Data items:
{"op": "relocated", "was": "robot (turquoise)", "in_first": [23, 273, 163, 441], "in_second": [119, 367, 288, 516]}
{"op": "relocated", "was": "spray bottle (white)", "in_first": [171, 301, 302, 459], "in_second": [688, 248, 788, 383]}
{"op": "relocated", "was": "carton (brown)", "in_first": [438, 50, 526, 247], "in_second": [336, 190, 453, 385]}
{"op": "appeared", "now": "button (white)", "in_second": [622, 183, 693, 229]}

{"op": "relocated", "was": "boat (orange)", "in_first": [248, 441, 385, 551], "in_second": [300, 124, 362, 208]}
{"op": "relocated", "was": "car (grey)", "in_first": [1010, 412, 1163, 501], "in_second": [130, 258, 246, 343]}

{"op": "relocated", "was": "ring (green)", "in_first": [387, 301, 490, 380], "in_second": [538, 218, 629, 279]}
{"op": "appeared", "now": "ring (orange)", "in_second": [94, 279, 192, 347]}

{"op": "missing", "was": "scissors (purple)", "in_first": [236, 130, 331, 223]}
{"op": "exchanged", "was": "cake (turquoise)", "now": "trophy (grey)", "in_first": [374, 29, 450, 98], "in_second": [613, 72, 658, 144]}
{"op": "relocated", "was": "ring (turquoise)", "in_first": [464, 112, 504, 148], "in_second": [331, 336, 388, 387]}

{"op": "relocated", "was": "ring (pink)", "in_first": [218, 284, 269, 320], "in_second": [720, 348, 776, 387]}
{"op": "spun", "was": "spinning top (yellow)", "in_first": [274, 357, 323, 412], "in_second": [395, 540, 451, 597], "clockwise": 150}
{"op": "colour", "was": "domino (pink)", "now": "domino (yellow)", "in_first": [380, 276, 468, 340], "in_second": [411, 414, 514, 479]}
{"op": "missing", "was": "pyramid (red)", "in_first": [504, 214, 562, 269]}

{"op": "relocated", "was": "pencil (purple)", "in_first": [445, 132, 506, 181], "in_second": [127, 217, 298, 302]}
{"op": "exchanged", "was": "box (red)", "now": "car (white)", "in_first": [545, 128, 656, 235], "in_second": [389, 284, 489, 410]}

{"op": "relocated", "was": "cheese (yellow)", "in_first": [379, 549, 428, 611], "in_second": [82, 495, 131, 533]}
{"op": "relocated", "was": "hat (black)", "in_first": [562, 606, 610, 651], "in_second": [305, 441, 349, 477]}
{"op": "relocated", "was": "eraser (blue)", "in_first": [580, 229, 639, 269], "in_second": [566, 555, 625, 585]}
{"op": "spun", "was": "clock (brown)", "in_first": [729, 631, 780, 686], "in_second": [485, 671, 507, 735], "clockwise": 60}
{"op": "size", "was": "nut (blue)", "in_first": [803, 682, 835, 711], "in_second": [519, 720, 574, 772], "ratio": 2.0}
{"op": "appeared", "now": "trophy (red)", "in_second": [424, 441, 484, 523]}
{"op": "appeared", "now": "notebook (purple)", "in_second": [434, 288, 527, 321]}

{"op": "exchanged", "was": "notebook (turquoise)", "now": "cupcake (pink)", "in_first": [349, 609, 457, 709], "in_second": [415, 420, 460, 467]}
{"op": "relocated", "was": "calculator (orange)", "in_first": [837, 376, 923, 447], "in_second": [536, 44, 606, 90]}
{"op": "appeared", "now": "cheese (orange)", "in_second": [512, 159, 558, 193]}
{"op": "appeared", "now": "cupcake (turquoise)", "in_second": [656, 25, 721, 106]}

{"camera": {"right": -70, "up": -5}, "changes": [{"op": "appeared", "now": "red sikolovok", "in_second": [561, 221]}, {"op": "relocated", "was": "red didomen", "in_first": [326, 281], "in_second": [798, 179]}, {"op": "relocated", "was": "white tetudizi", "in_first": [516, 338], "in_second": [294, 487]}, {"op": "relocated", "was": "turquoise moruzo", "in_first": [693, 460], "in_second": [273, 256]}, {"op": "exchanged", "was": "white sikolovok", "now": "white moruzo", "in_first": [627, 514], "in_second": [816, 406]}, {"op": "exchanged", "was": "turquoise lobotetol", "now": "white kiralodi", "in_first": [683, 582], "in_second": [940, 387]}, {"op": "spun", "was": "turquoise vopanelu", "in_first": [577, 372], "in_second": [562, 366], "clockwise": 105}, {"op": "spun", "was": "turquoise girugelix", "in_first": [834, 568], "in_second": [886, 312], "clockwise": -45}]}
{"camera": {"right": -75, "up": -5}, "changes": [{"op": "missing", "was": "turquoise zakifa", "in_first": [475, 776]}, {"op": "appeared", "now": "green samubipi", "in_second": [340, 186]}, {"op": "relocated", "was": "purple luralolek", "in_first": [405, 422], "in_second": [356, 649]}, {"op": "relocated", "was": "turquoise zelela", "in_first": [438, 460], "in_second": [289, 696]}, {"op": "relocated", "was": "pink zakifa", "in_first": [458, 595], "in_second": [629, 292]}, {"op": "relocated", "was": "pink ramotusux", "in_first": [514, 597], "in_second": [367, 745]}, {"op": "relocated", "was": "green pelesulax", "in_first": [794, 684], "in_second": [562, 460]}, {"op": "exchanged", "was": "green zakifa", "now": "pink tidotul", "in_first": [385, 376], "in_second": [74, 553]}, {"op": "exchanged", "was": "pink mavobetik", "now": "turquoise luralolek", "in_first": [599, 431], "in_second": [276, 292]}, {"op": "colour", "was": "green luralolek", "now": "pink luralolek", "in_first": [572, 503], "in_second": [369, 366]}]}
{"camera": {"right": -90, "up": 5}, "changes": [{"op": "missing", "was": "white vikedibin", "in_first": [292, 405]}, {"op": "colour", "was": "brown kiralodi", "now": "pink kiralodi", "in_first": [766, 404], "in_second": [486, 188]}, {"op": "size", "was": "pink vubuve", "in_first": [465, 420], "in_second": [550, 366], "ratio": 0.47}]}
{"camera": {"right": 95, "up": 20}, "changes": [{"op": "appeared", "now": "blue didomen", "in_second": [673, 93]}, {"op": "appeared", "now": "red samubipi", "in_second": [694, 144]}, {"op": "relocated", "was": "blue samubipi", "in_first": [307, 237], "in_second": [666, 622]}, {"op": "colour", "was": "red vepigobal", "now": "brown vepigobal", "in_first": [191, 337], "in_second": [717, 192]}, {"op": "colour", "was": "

__ACTIVITY__.
In your answer, repeat each of the records exactly.

__TASK OUTPUT__.
{"op": "relocated", "was": "robot (turquoise)", "in_first": [23, 273, 163, 441], "in_second": [119, 367, 288, 516]}
{"op": "relocated", "was": "spray bottle (white)", "in_first": [171, 301, 302, 459], "in_second": [688, 248, 788, 383]}
{"op": "relocated", "was": "carton (brown)", "in_first": [438, 50, 526, 247], "in_second": [336, 190, 453, 385]}
{"op": "appeared", "now": "button (white)", "in_second": [622, 183, 693, 229]}

{"op": "relocated", "was": "boat (orange)", "in_first": [248, 441, 385, 551], "in_second": [300, 124, 362, 208]}
{"op": "relocated", "was": "car (grey)", "in_first": [1010, 412, 1163, 501], "in_second": [130, 258, 246, 343]}

{"op": "relocated", "was": "ring (green)", "in_first": [387, 301, 490, 380], "in_second": [538, 218, 629, 279]}
{"op": "appeared", "now": "ring (orange)", "in_second": [94, 279, 192, 347]}

{"op": "missing", "was": "scissors (purple)", "in_first": [236, 130, 331, 223]}
{"op": "exchanged", "was": "cake (turquoise)", "now": "trophy (grey)", "in_first": [374, 29, 450, 98], "in_second": [613, 72, 658, 144]}
{"op": "relocated", "was": "ring (turquoise)", "in_first": [464, 112, 504, 148], "in_second": [331, 336, 388, 387]}

{"op": "relocated", "was": "ring (pink)", "in_first": [218, 284, 269, 320], "in_second": [720, 348, 776, 387]}
{"op": "spun", "was": "spinning top (yellow)", "in_first": [274, 357, 323, 412], "in_second": [395, 540, 451, 597], "clockwise": 150}
{"op": "colour", "was": "domino (pink)", "now": "domino (yellow)", "in_first": [380, 276, 468, 340], "in_second": [411, 414, 514, 479]}
{"op": "missing", "was": "pyramid (red)", "in_first": [504, 214, 562, 269]}

{"op": "relocated", "was": "pencil (purple)", "in_first": [445, 132, 506, 181], "in_second": [127, 217, 298, 302]}
{"op": "exchanged", "was": "box (red)", "now": "car (white)", "in_first": [545, 128, 656, 235], "in_second": [389, 284, 489, 410]}

{"op": "relocated", "was": "cheese (yellow)", "in_first": [379, 549, 428, 611], "in_second": [82, 495, 131, 533]}
{"op": "relocated", "was": "hat (black)", "in_first": [562, 606, 610, 651], "in_second": [305, 441, 349, 477]}
{"op": "relocated", "was": "eraser (blue)", "in_first": [580, 229, 639, 269], "in_second": [566, 555, 625, 585]}
{"op": "spun", "was": "clock (brown)", "in_first": [729, 631, 780, 686], "in_second": [485, 671, 507, 735], "clockwise": 60}
{"op": "size", "was": "nut (blue)", "in_first": [803, 682, 835, 711], "in_second": [519, 720, 574, 772], "ratio": 2.0}
{"op": "appeared", "now": "trophy (red)", "in_second": [424, 441, 484, 523]}
{"op": "appeared", "now": "notebook (purple)", "in_second": [434, 288, 527, 321]}

{"op": "exchanged", "was": "notebook (turquoise)", "now": "cupcake (pink)", "in_first": [349, 609, 457, 709], "in_second": [415, 420, 460, 467]}
{"op": "relocated", "was": "calculator (orange)", "in_first": [837, 376, 923, 447], "in_second": [536, 44, 606, 90]}
{"op": "appeared", "now": "cheese (orange)", "in_second": [512, 159, 558, 193]}
{"op": "appeared", "now": "cupcake (turquoise)", "in_second": [656, 25, 721, 106]}

{"camera": {"right": -70, "up": -5}, "changes": [{"op": "appeared", "now": "red sikolovok", "in_second": [561, 221]}, {"op": "relocated", "was": "red didomen", "in_first": [326, 281], "in_second": [798, 179]}, {"op": "relocated", "was": "white tetudizi", "in_first": [516, 338], "in_second": [294, 487]}, {"op": "relocated", "was": "turquoise moruzo", "in_first": [693, 460], "in_second": [273, 256]}, {"op": "exchanged", "was": "white sikolovok", "now": "white moruzo", "in_first": [627, 514], "in_second": [816, 406]}, {"op": "exchanged", "was": "turquoise lobotetol", "now": "white kiralodi", "in_first": [683, 582], "in_second": [940, 387]}, {"op": "spun", "was": "turquoise vopanelu", "in_first": [577, 372], "in_second": [562, 366], "clockwise": 105}, {"op": "spun", "was": "turquoise girugelix", "in_first": [834, 568], "in_second": [886, 312], "clockwise": -45}]}
{"camera": {"right": -75, "up": -5}, "changes": [{"op": "missing", "was": "turquoise zakifa", "in_first": [475, 776]}, {"op": "appeared", "now": "green samubipi", "in_second": [340, 186]}, {"op": "relocated", "was": "purple luralolek", "in_first": [405, 422], "in_second": [356, 649]}, {"op": "relocated", "was": "turquoise zelela", "in_first": [438, 460], "in_second": [289, 696]}, {"op": "relocated", "was": "pink zakifa", "in_first": [458, 595], "in_second": [629, 292]}, {"op": "relocated", "was": "pink ramotusux", "in_first": [514, 597], "in_second": [367, 745]}, {"op": "relocated", "was": "green pelesulax", "in_first": [794, 684], "in_second": [562, 460]}, {"op": "exchanged", "was": "green zakifa", "now": "pink tidotul", "in_first": [385, 376], "in_second": [74, 553]}, {"op": "exchanged", "was": "pink mavobetik", "now": "turquoise luralolek", "in_first": [599, 431], "in_second": [276, 292]}, {"op": "colour", "was": "green luralolek", "now": "pink luralolek", "in_first": [572, 503], "in_second": [369, 366]}]}
{"camera": {"right": -90, "up": 5}, "changes": [{"op": "missing", "was": "white vikedibin", "in_first": [292, 405]}, {"op": "colour", "was": "brown kiralodi", "now": "pink kiralodi", "in_first": [766, 404], "in_second": [486, 188]}, {"op": "size", "was": "pink vubuve", "in_first": [465, 420], "in_second": [550, 366], "ratio": 0.47}]}
{"camera": {"right": 95, "up": 20}, "changes": [{"op": "appeared", "now": "blue didomen", "in_second": [673, 93]}, {"op": "appeared", "now": "red samubipi", "in_second": [694, 144]}, {"op": "relocated", "was": "blue samubipi", "in_first": [307, 237], "in_second": [666, 622]}, {"op": "colour", "was": "red vepigobal", "now": "brown vepigobal", "in_first": [191, 337], "in_second": [717, 192]}, {"op": "colour", "was": "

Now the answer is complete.